## Task directions:
A verbatim copy of every entry is required.

[Given data]

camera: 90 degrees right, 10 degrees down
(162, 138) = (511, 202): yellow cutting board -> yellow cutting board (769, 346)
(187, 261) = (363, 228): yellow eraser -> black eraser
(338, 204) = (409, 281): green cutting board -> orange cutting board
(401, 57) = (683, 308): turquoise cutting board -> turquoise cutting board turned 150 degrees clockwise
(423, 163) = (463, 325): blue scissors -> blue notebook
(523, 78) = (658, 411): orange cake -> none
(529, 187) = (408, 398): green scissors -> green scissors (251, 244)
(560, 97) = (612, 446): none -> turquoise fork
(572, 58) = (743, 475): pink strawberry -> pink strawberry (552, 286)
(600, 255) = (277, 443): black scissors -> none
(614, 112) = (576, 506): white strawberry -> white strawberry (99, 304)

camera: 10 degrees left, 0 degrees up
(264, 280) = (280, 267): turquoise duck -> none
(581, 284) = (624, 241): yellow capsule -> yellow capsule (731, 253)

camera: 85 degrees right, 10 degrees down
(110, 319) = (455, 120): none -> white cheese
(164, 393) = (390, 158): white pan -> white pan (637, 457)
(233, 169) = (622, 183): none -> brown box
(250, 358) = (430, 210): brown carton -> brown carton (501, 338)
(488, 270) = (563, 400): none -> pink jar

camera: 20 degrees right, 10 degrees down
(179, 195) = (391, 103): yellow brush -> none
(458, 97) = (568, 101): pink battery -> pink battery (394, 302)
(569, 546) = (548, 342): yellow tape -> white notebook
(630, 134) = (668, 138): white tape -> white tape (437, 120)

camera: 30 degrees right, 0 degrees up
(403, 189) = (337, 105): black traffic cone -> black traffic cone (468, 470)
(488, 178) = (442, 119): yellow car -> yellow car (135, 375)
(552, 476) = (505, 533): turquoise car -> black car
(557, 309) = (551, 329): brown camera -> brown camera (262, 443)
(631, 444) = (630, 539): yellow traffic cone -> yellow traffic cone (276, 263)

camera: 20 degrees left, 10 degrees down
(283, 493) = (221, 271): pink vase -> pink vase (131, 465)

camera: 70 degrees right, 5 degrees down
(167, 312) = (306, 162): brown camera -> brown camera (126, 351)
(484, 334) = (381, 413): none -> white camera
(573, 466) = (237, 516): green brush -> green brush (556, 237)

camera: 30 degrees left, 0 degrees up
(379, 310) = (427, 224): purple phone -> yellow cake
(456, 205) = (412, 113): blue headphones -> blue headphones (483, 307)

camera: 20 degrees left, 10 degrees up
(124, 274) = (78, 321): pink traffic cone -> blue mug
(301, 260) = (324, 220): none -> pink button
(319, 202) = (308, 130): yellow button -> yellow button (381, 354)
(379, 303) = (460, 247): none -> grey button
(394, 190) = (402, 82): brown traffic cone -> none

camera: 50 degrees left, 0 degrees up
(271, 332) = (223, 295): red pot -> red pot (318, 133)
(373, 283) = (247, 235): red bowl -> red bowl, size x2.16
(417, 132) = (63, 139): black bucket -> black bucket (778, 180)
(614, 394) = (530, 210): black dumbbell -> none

[/Given data]

## Answer to this exercise:
camera: 90 degrees right, 10 degrees down
(162, 138) = (511, 202): yellow cutting board -> yellow cutting board (769, 346)
(187, 261) = (363, 228): yellow eraser -> black eraser
(338, 204) = (409, 281): green cutting board -> orange cutting board
(401, 57) = (683, 308): turquoise cutting board -> turquoise cutting board turned 150 degrees clockwise
(423, 163) = (463, 325): blue scissors -> blue notebook
(523, 78) = (658, 411): orange cake -> none
(529, 187) = (408, 398): green scissors -> green scissors (251, 244)
(560, 97) = (612, 446): none -> turquoise fork
(572, 58) = (743, 475): pink strawberry -> pink strawberry (552, 286)
(600, 255) = (277, 443): black scissors -> none
(614, 112) = (576, 506): white strawberry -> white strawberry (99, 304)

camera: 10 degrees left, 0 degrees up
(264, 280) = (280, 267): turquoise duck -> none
(581, 284) = (624, 241): yellow capsule -> yellow capsule (731, 253)

camera: 85 degrees right, 10 degrees down
(110, 319) = (455, 120): none -> white cheese
(164, 393) = (390, 158): white pan -> white pan (637, 457)
(233, 169) = (622, 183): none -> brown box
(250, 358) = (430, 210): brown carton -> brown carton (501, 338)
(488, 270) = (563, 400): none -> pink jar

camera: 20 degrees right, 10 degrees down
(179, 195) = (391, 103): yellow brush -> none
(458, 97) = (568, 101): pink battery -> pink battery (394, 302)
(569, 546) = (548, 342): yellow tape -> white notebook
(630, 134) = (668, 138): white tape -> white tape (437, 120)

camera: 30 degrees right, 0 degrees up
(403, 189) = (337, 105): black traffic cone -> black traffic cone (468, 470)
(488, 178) = (442, 119): yellow car -> yellow car (135, 375)
(552, 476) = (505, 533): turquoise car -> black car
(557, 309) = (551, 329): brown camera -> brown camera (262, 443)
(631, 444) = (630, 539): yellow traffic cone -> yellow traffic cone (276, 263)

camera: 20 degrees left, 10 degrees down
(283, 493) = (221, 271): pink vase -> pink vase (131, 465)

camera: 70 degrees right, 5 degrees down
(167, 312) = (306, 162): brown camera -> brown camera (126, 351)
(484, 334) = (381, 413): none -> white camera
(573, 466) = (237, 516): green brush -> green brush (556, 237)

camera: 30 degrees left, 0 degrees up
(379, 310) = (427, 224): purple phone -> yellow cake
(456, 205) = (412, 113): blue headphones -> blue headphones (483, 307)

camera: 20 degrees left, 10 degrees up
(124, 274) = (78, 321): pink traffic cone -> blue mug
(301, 260) = (324, 220): none -> pink button
(319, 202) = (308, 130): yellow button -> yellow button (381, 354)
(379, 303) = (460, 247): none -> grey button
(394, 190) = (402, 82): brown traffic cone -> none

camera: 50 degrees left, 0 degrees up
(271, 332) = (223, 295): red pot -> red pot (318, 133)
(373, 283) = (247, 235): red bowl -> red bowl, size x2.16
(417, 132) = (63, 139): black bucket -> black bucket (778, 180)
(614, 394) = (530, 210): black dumbbell -> none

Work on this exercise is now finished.